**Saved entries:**
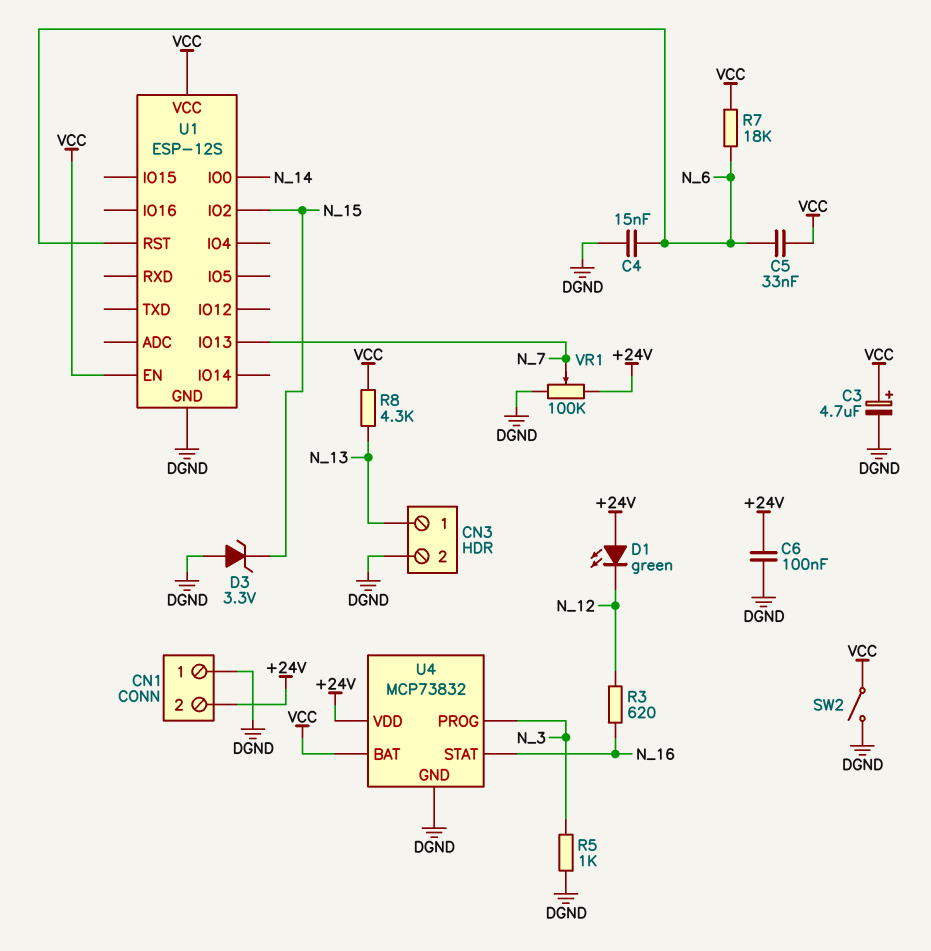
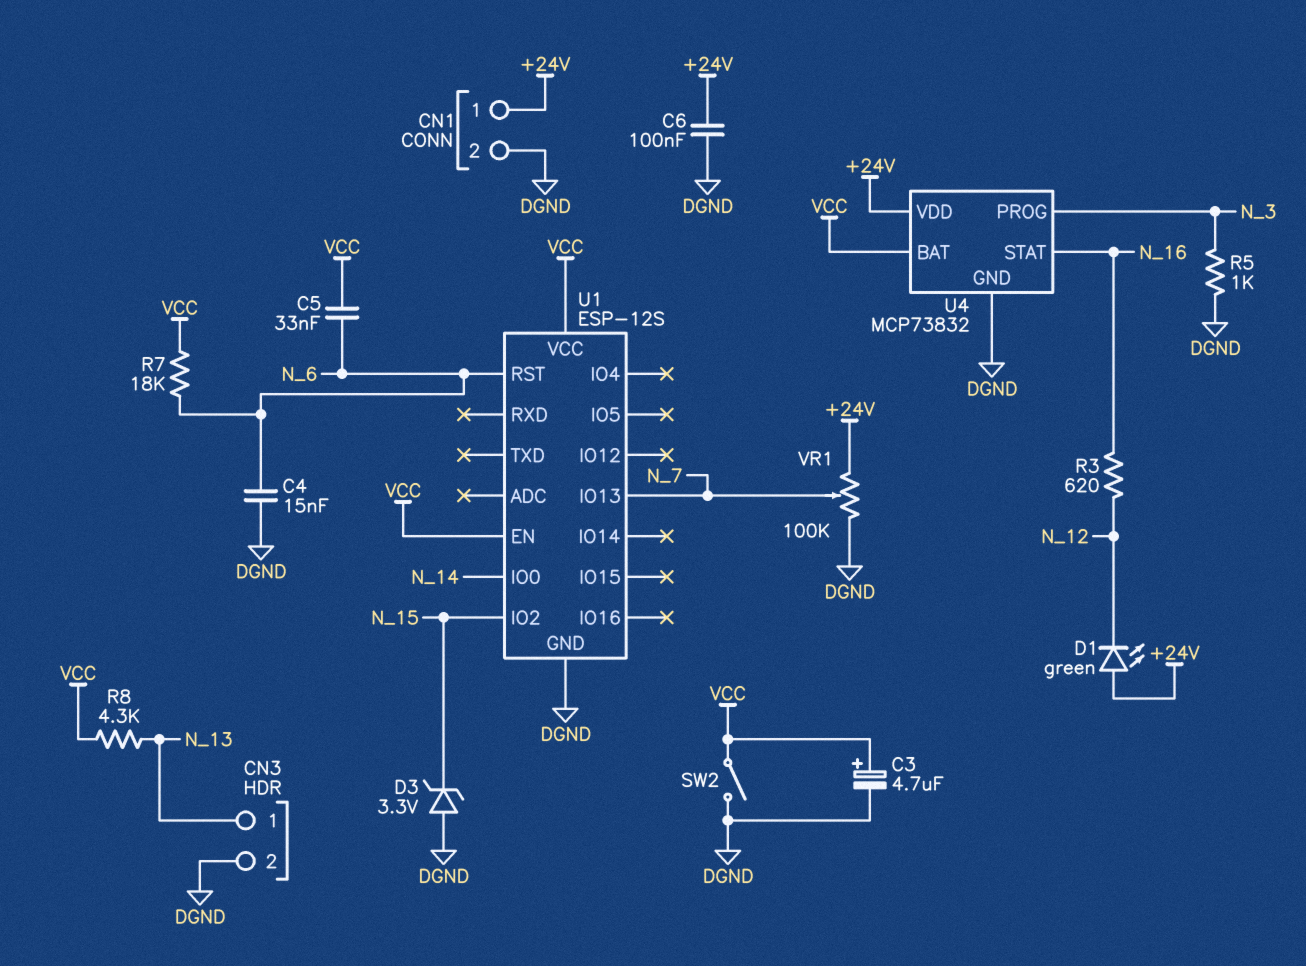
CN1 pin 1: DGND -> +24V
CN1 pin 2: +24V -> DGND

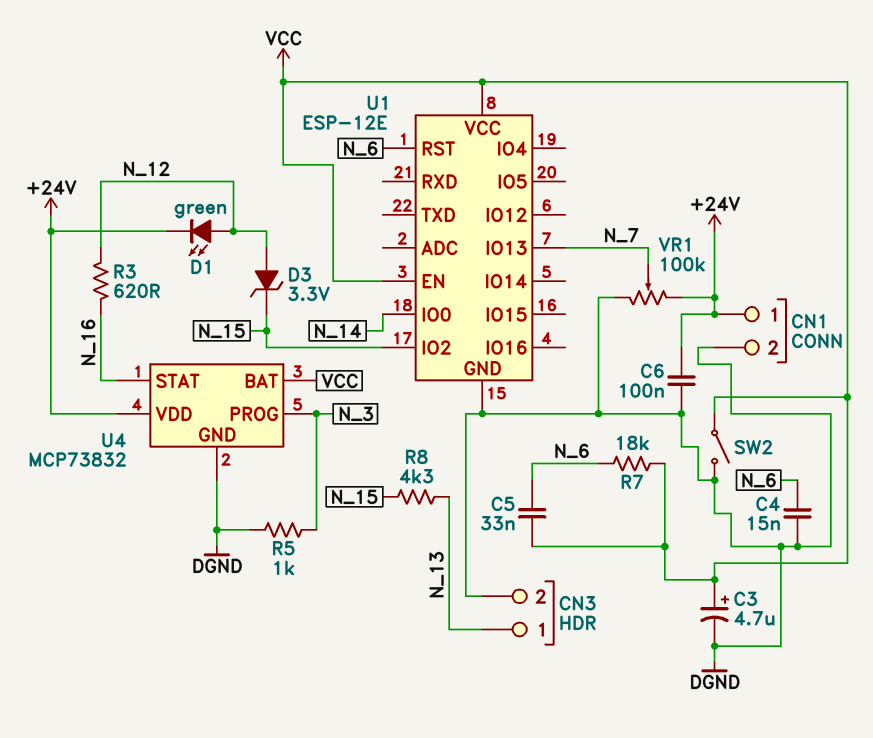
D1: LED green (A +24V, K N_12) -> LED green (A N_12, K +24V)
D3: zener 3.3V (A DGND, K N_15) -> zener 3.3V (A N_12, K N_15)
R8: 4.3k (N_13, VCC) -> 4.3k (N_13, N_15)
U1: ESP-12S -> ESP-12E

**Task instructions:**
Could you give again exactly the lines from the line containing "D1: LED green" through the final line of the data above, and no others?

**Your response:**
D1: LED green (A +24V, K N_12) -> LED green (A N_12, K +24V)
D3: zener 3.3V (A DGND, K N_15) -> zener 3.3V (A N_12, K N_15)
R8: 4.3k (N_13, VCC) -> 4.3k (N_13, N_15)
U1: ESP-12S -> ESP-12E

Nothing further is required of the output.